WORK INSTRUCTION:
The requested output is every line from the one with "D5: diode (A" through the last line below, printed exactly.

DATASET CONTENT:

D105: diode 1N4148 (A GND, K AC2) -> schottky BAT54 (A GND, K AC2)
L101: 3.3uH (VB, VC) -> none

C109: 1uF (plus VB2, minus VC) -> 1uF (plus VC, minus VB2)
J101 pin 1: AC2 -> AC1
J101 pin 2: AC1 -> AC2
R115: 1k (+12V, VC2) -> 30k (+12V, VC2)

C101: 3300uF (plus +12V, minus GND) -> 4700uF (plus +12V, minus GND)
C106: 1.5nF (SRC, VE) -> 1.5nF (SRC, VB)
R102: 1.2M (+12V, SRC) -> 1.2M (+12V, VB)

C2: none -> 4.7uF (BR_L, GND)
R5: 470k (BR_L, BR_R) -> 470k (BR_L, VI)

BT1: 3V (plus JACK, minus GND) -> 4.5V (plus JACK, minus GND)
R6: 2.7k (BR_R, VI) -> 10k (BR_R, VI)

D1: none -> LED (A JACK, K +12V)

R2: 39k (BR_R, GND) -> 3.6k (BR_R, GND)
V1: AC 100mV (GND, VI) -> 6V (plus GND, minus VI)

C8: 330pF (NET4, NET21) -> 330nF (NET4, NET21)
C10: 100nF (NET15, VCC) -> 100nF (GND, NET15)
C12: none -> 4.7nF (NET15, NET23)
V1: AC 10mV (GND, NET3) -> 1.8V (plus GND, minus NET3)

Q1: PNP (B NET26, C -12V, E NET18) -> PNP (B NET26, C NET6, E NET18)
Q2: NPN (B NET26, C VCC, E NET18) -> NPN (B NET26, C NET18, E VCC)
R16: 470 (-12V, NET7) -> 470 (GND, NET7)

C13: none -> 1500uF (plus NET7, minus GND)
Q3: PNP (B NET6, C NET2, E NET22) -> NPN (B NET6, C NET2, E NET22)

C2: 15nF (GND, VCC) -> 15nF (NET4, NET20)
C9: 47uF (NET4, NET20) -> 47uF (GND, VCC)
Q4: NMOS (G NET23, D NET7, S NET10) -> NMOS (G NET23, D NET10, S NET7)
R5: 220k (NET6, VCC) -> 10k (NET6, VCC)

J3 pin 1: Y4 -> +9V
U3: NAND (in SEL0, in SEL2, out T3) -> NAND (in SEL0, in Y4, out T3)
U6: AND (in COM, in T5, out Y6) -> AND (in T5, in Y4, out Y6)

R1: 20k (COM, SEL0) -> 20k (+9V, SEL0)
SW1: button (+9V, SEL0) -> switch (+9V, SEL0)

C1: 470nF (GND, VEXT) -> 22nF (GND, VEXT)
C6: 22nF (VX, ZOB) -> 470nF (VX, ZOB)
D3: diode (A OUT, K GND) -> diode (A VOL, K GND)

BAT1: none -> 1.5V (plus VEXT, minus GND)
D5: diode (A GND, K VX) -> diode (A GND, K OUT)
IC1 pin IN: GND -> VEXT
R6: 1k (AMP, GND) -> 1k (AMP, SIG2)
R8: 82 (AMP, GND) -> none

SOLUTION FOR THIS EXERCISE:
D5: diode (A GND, K VX) -> diode (A GND, K OUT)
IC1 pin IN: GND -> VEXT
R6: 1k (AMP, GND) -> 1k (AMP, SIG2)
R8: 82 (AMP, GND) -> none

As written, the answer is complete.